_Problem description_
Leaving out the pictures, please retype each record exactly.

_Data records_
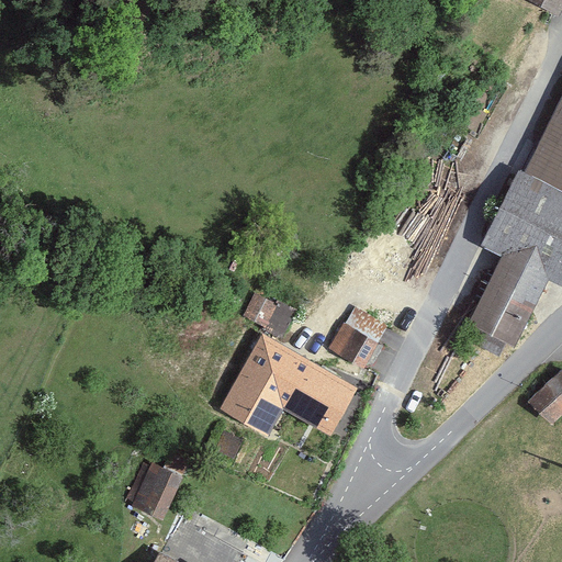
[(561,98),(529,165),(561,181),(561,98)]
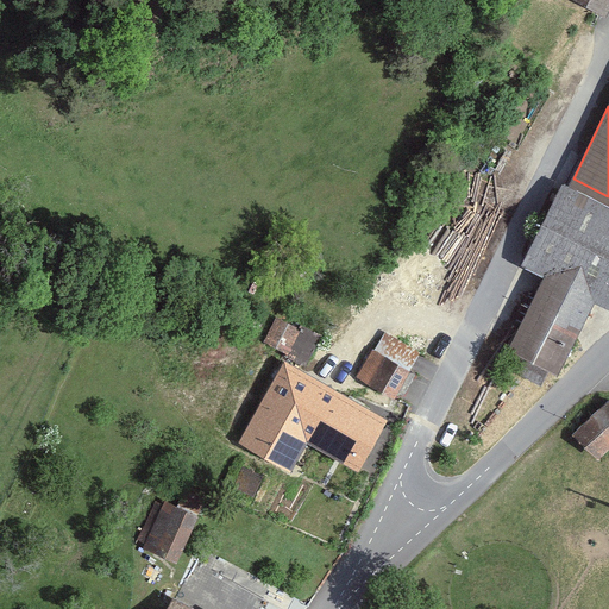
[(507,352),(548,370),(583,292),(608,302),(608,213),(554,189),(521,264),(541,272),(507,352)]
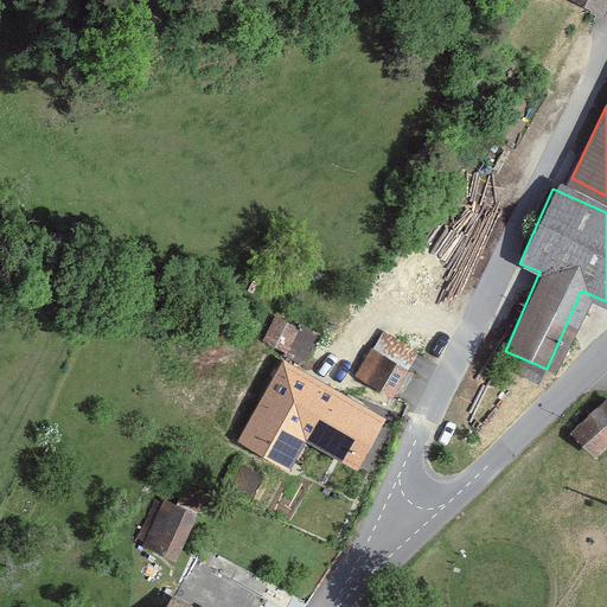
[(266,338),(306,358),(319,332),(279,312),(266,338)]
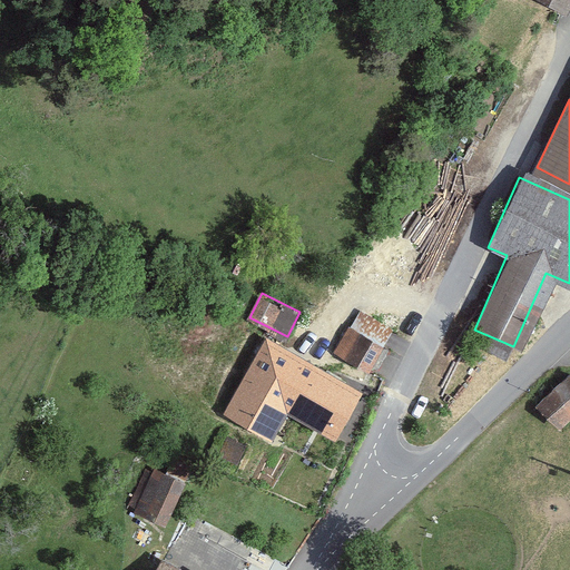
[(365,375),(381,347),(343,326),(327,354),(365,375)]
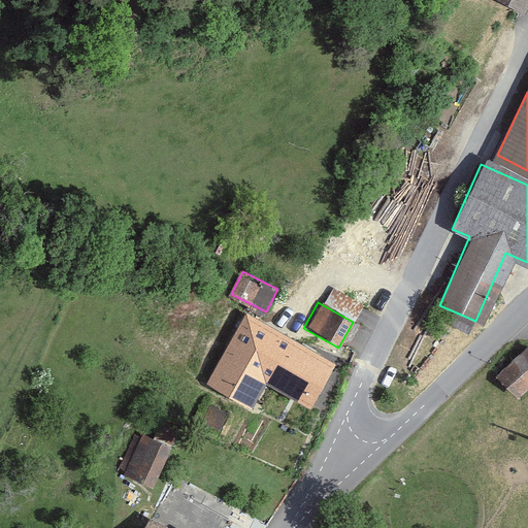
[(328,362),(270,331),(249,372),(306,403),(328,362)]
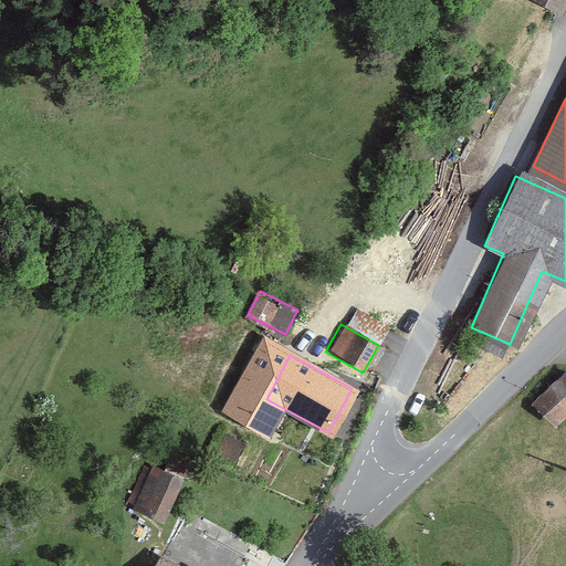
[(552,429),(565,412),(565,369),(564,367),(527,406),(552,429)]
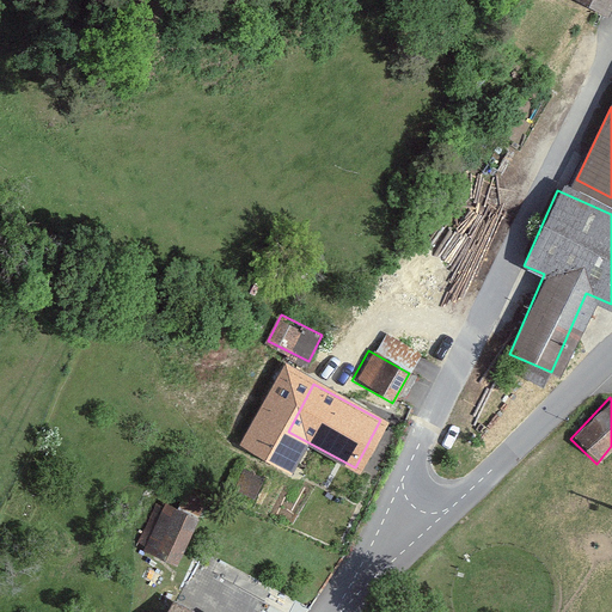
[(172,563),(194,516),(151,496),(129,543),(172,563)]
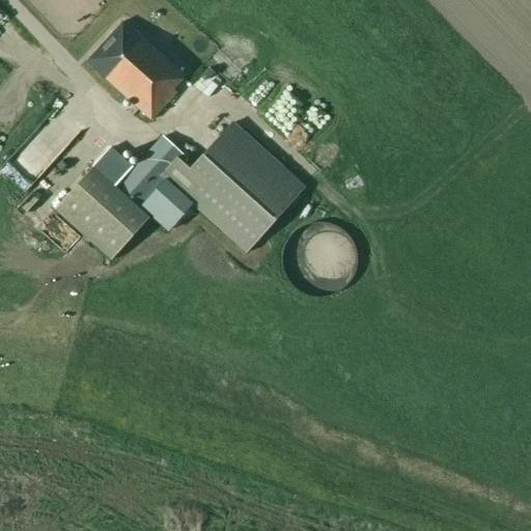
[(184,77),(123,22),(87,62),(150,120),(175,93),(172,89),(184,77)]
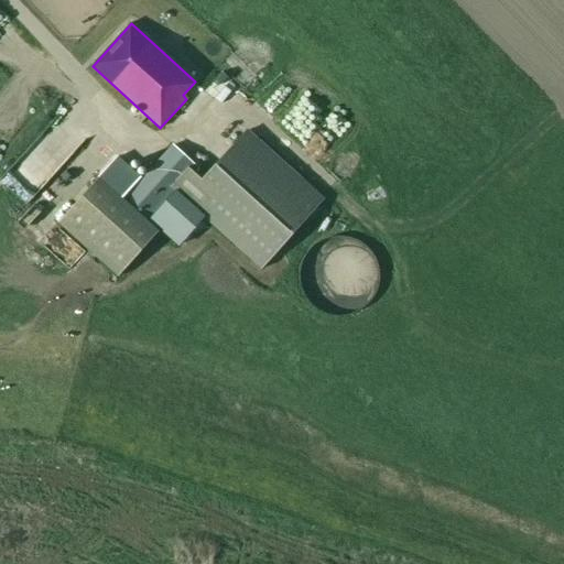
[(286,93),(271,109),(335,167),(350,151),(286,93)]
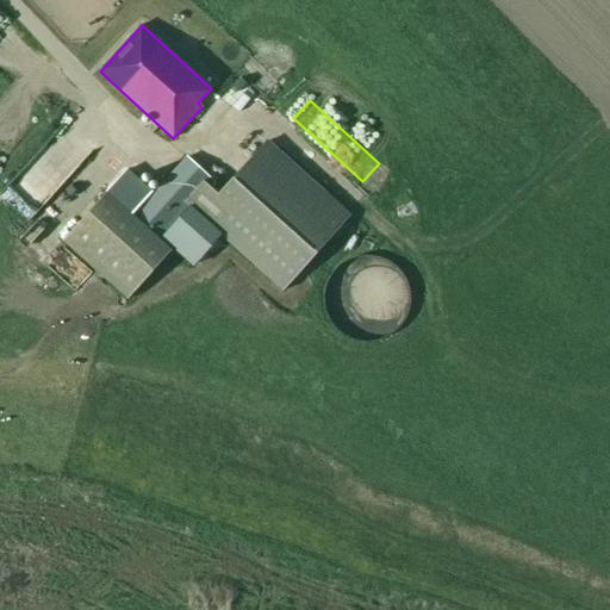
[(0,180),(0,191),(30,219),(44,204),(27,188),(79,135),(61,117),(0,180)]
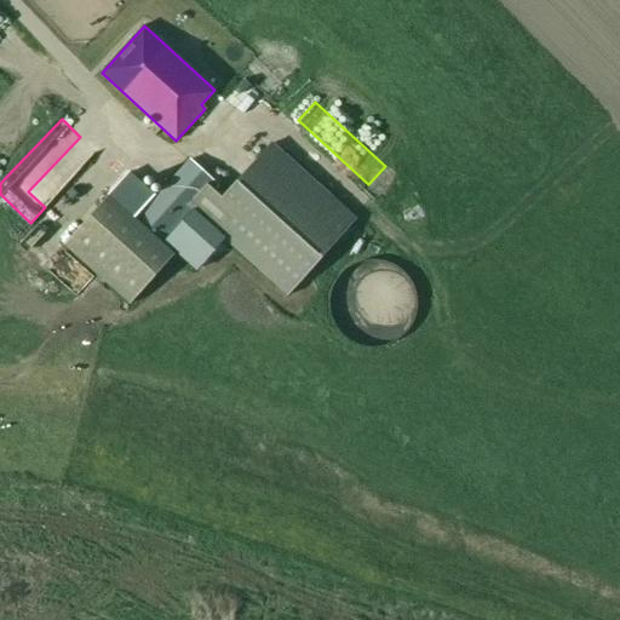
[(356,219),(273,143),(223,197),(212,188),(217,183),(190,158),(155,196),(128,170),(58,246),(120,304),(167,252),(159,245),(162,241),(191,268),(220,235),(287,296),(356,219)]
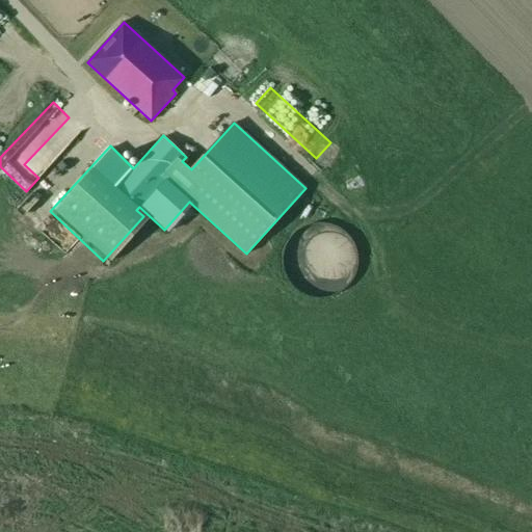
[(347,235),(344,232),(341,230),(337,227),(333,225),(330,224),(325,223),(320,223),(315,223),(312,223),(309,224),(303,227),(299,230),(295,233),(291,237),(288,241),(286,245),(284,250),(283,256),(283,261),(283,265),(284,270),(285,274),(288,280),(290,283),(294,288),(297,290),(301,293),(306,295),(310,297),(314,297),(319,298),(323,298),(328,297),(333,296),(337,294),(340,292),(344,289),(348,286),(350,283),(352,278),(355,274),(356,269),(357,265),(357,260),(357,256),(356,253),(355,247),(353,242),(350,238),(347,235)]
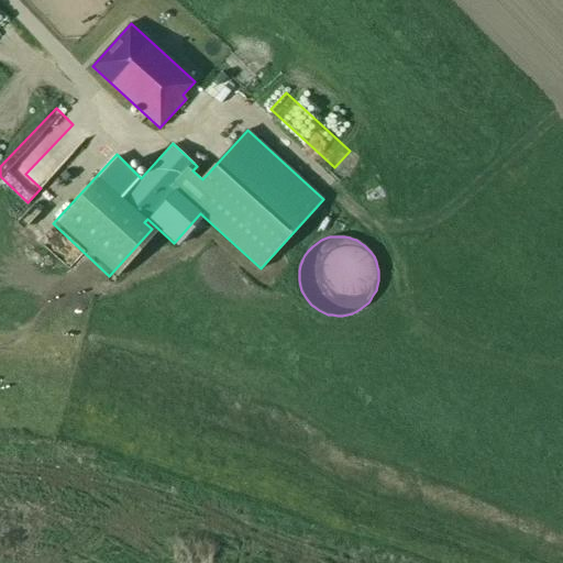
All buildings are outlined.
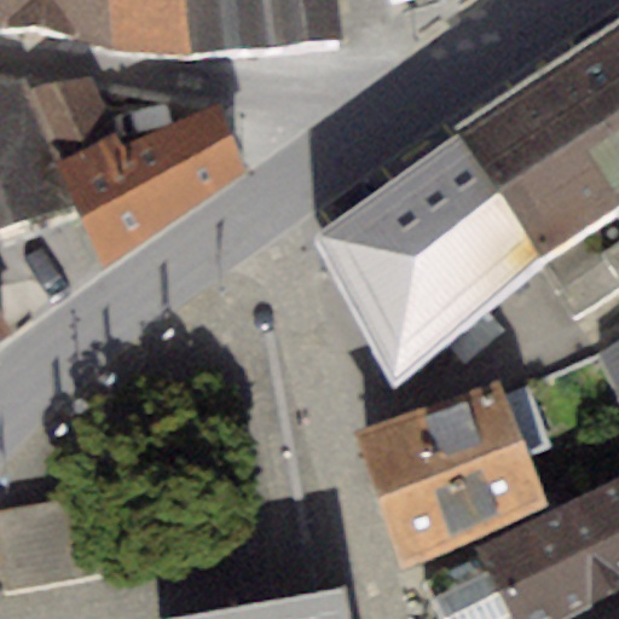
[(111,46),(108,0),(0,0),(0,22),(33,22),(111,46)]
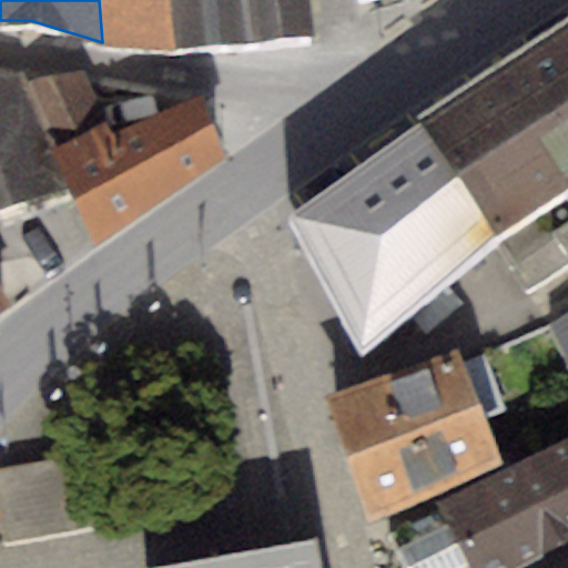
[(99,0),(102,42),(175,48),(170,0),(99,0)]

_Worked solution_
[(561,98),(529,165),(561,181),(561,98)]
[(507,352),(548,370),(583,292),(608,302),(608,213),(554,189),(521,264),(541,272),(507,352)]
[(266,338),(306,358),(319,332),(279,312),(266,338)]
[(365,375),(381,347),(343,326),(327,354),(365,375)]
[(328,362),(270,331),(249,372),(306,403),(328,362)]
[(552,429),(565,412),(565,369),(564,367),(527,406),(552,429)]
[(172,563),(194,516),(151,496),(129,543),(172,563)]
[(184,77),(123,22),(87,62),(150,120),(175,93),(172,89),(184,77)]
[(286,93),(271,109),(335,167),(350,151),(286,93)]
[(0,180),(0,191),(30,219),(44,204),(27,188),(79,135),(61,117),(0,180)]
[(356,219),(273,143),(223,197),(212,188),(217,183),(190,158),(155,196),(128,170),(58,246),(120,304),(167,252),(159,245),(162,241),(191,268),(220,235),(287,296),(356,219)]
[(347,235),(344,232),(341,230),(337,227),(333,225),(330,224),(325,223),(320,223),(315,223),(312,223),(309,224),(303,227),(299,230),(295,233),(291,237),(288,241),(286,245),(284,250),(283,256),(283,261),(283,265),(284,270),(285,274),(288,280),(290,283),(294,288),(297,290),(301,293),(306,295),(310,297),(314,297),(319,298),(323,298),(328,297),(333,296),(337,294),(340,292),(344,289),(348,286),(350,283),(352,278),(355,274),(356,269),(357,265),(357,260),(357,256),(356,253),(355,247),(353,242),(350,238),(347,235)]
All buildings are outlined.
[(111,46),(108,0),(0,0),(0,22),(33,22),(111,46)]
[(99,0),(102,42),(175,48),(170,0),(99,0)]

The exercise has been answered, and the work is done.